EXERCISE - Copy every line that contains the string "wiper" from the entries below.

AVAILABLE DATA -

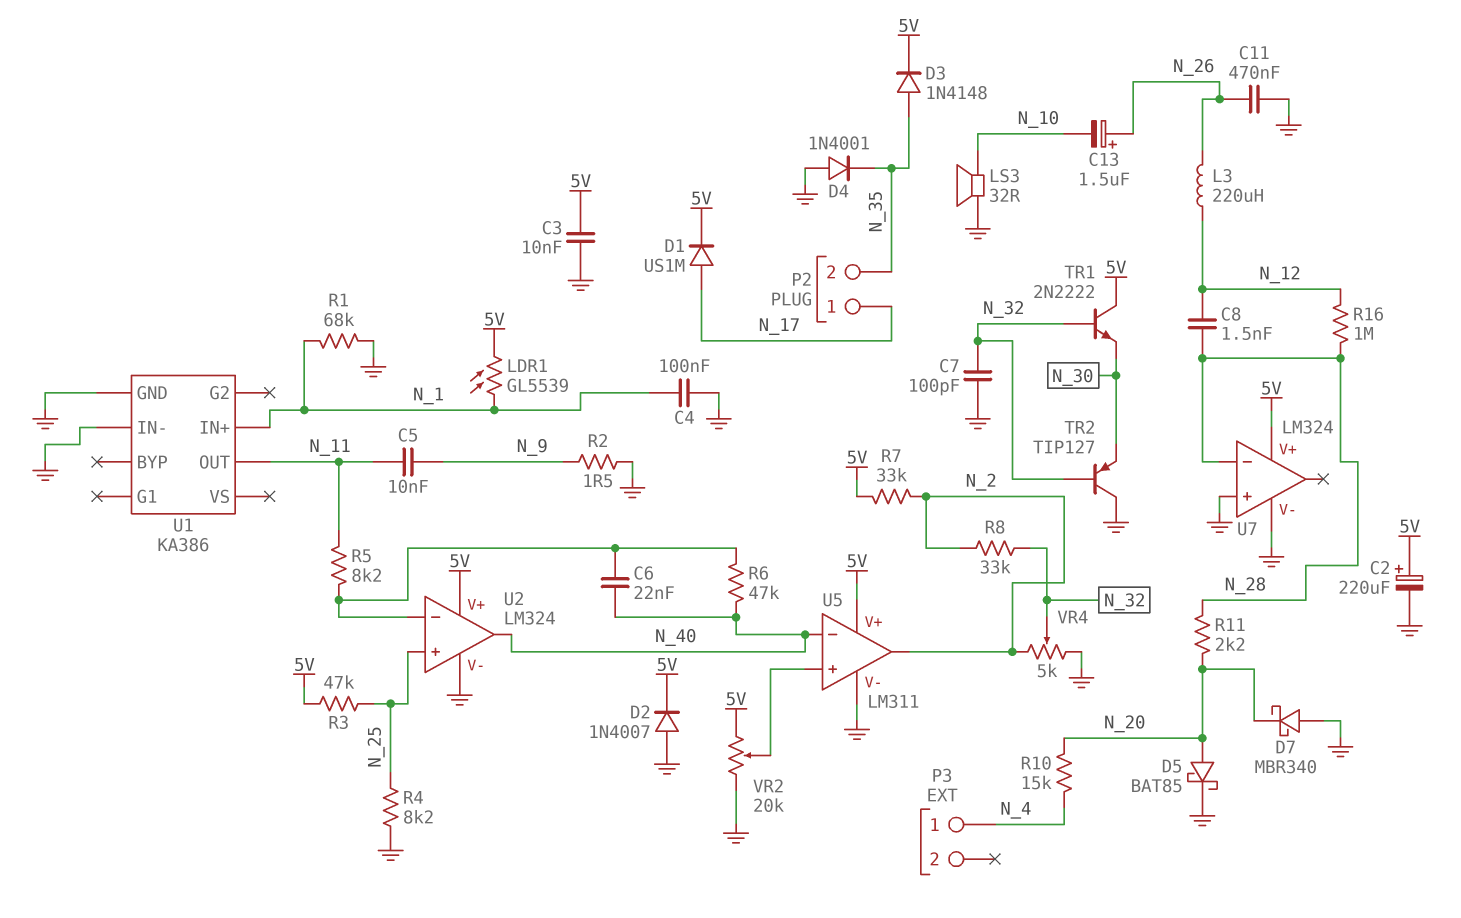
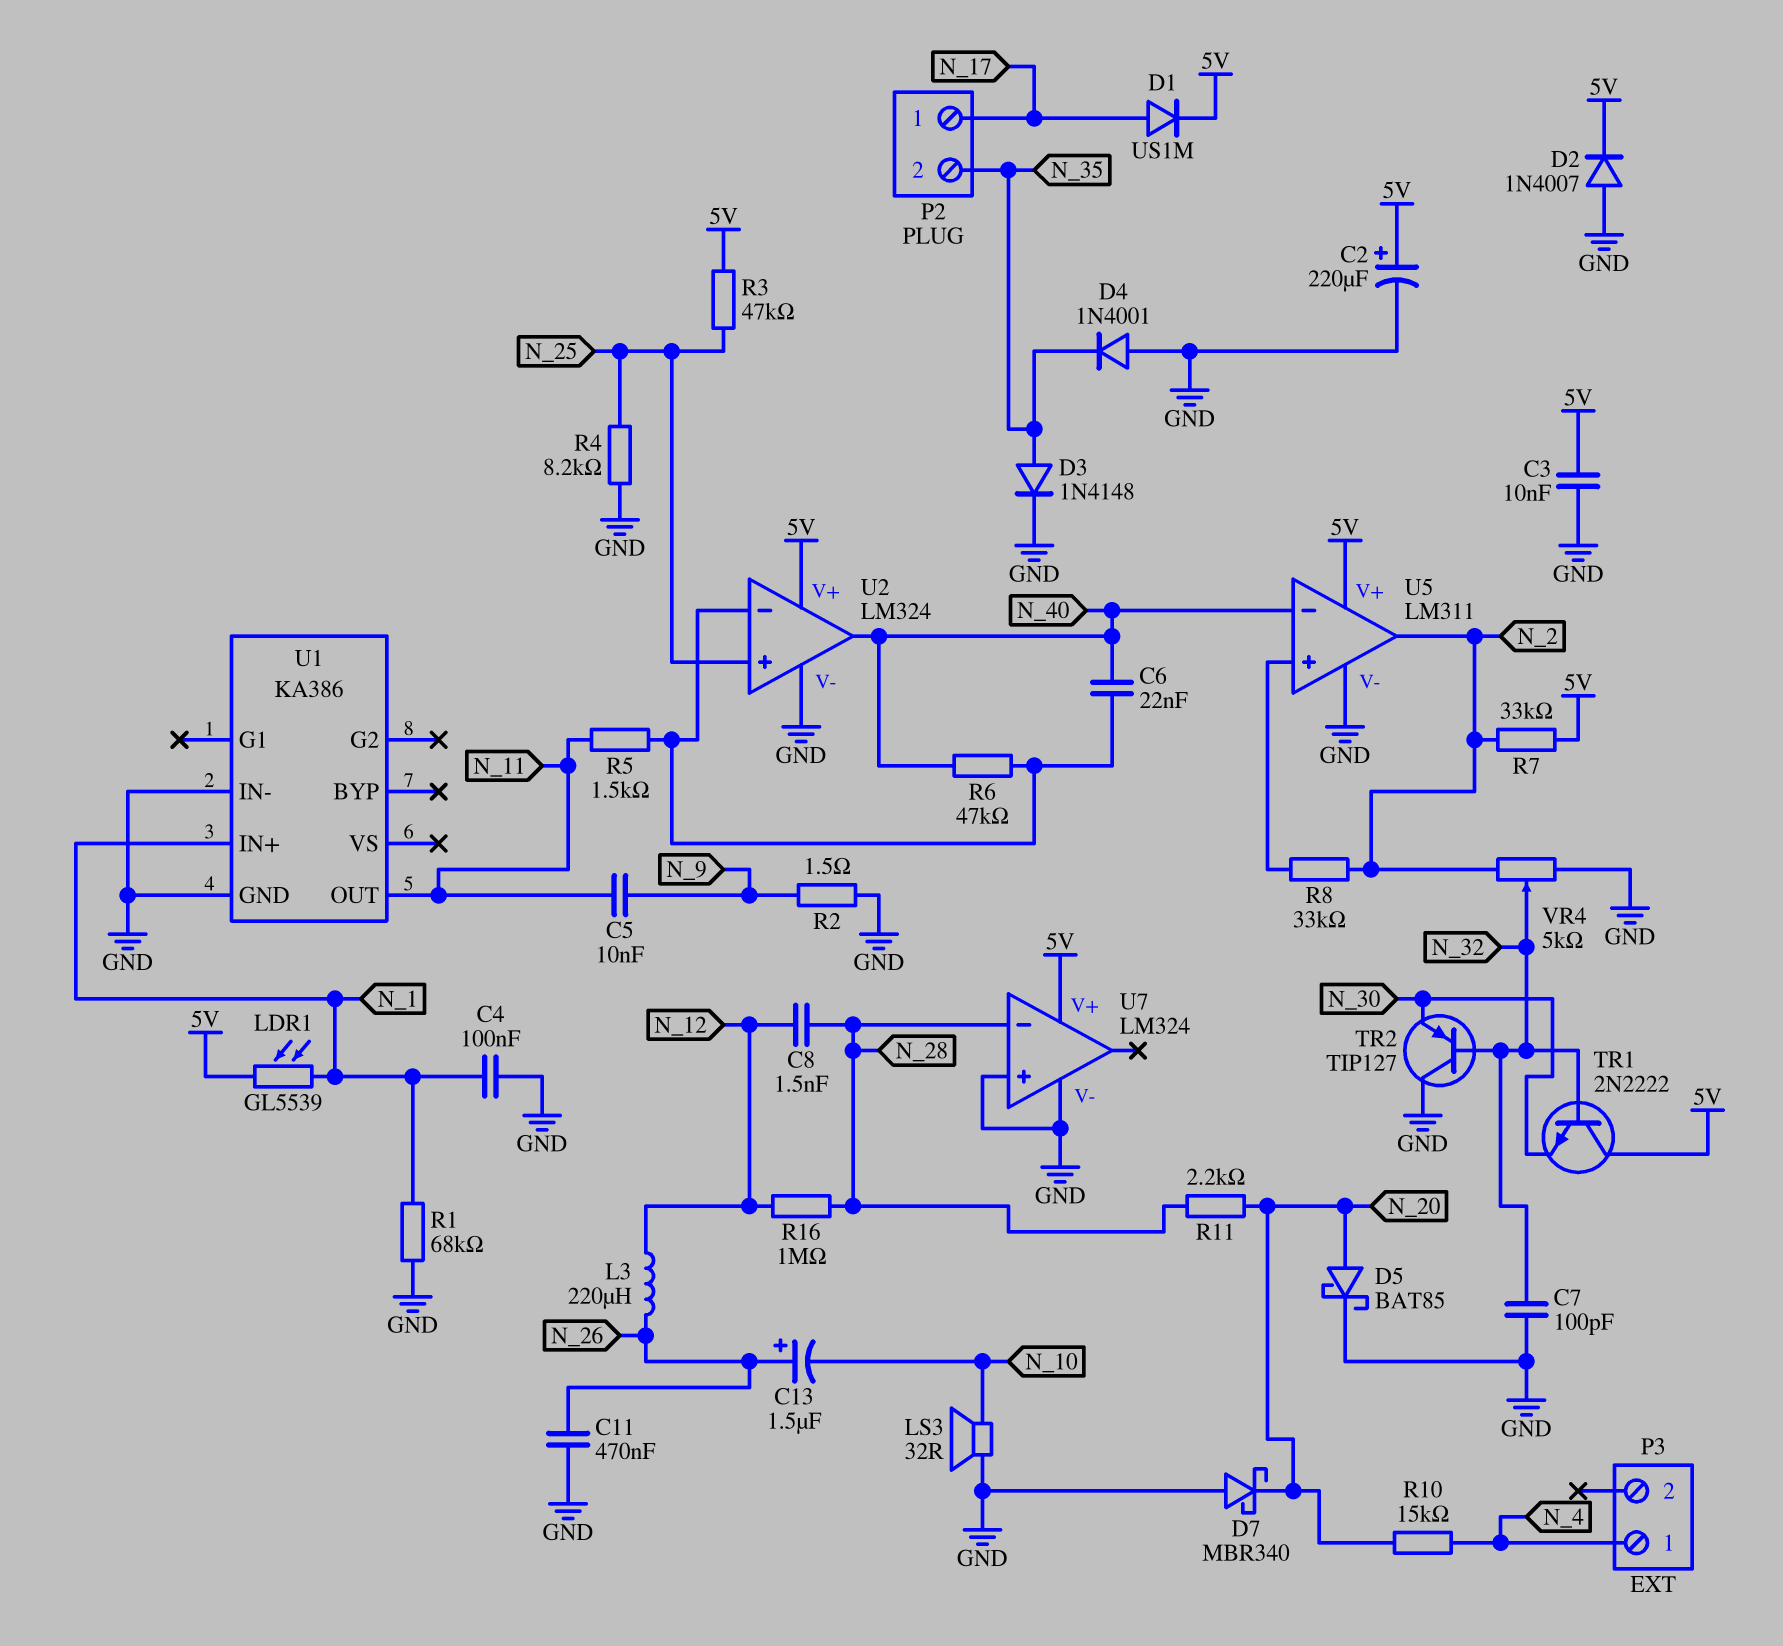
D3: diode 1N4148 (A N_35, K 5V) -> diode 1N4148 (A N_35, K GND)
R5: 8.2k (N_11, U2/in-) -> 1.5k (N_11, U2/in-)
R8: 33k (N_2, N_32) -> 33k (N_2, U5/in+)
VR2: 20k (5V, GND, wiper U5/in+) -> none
---
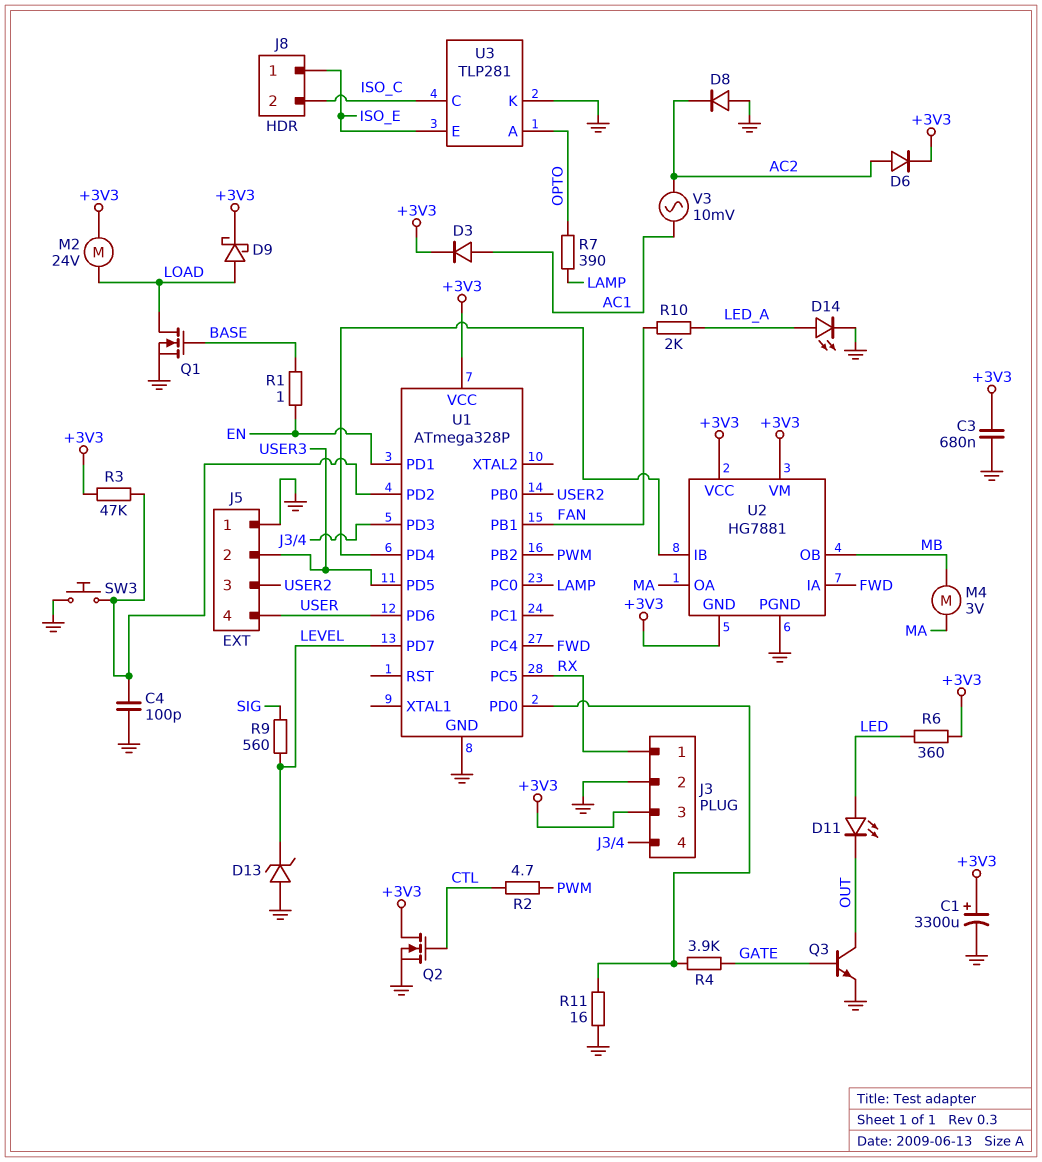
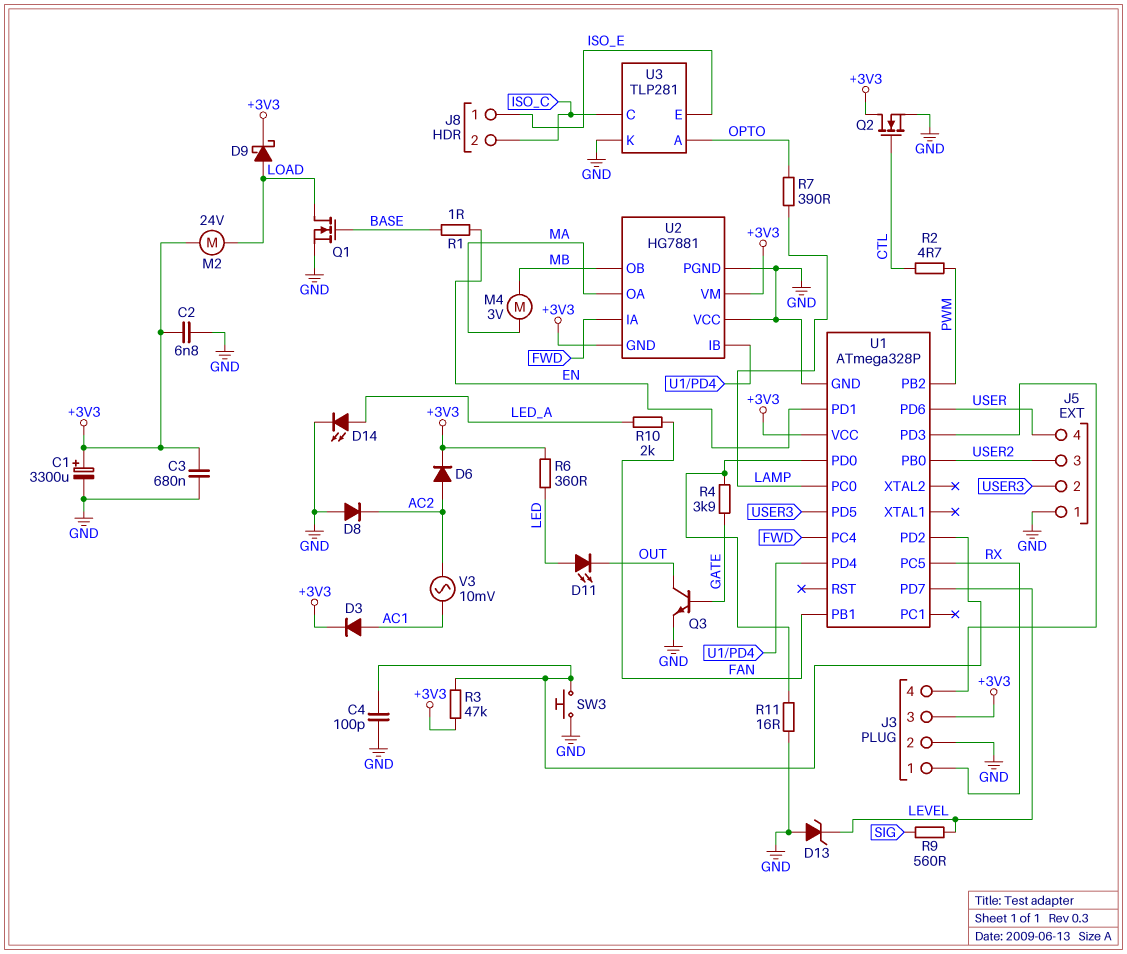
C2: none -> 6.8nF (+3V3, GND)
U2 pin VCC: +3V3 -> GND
...
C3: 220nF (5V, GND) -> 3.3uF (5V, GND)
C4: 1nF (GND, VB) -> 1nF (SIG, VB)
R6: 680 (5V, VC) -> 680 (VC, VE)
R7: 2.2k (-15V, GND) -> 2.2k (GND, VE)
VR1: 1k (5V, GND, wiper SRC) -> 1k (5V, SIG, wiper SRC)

REPLY -
VR2: 20k (5V, GND, wiper U5/in+) -> none
VR1: 1k (5V, GND, wiper SRC) -> 1k (5V, SIG, wiper SRC)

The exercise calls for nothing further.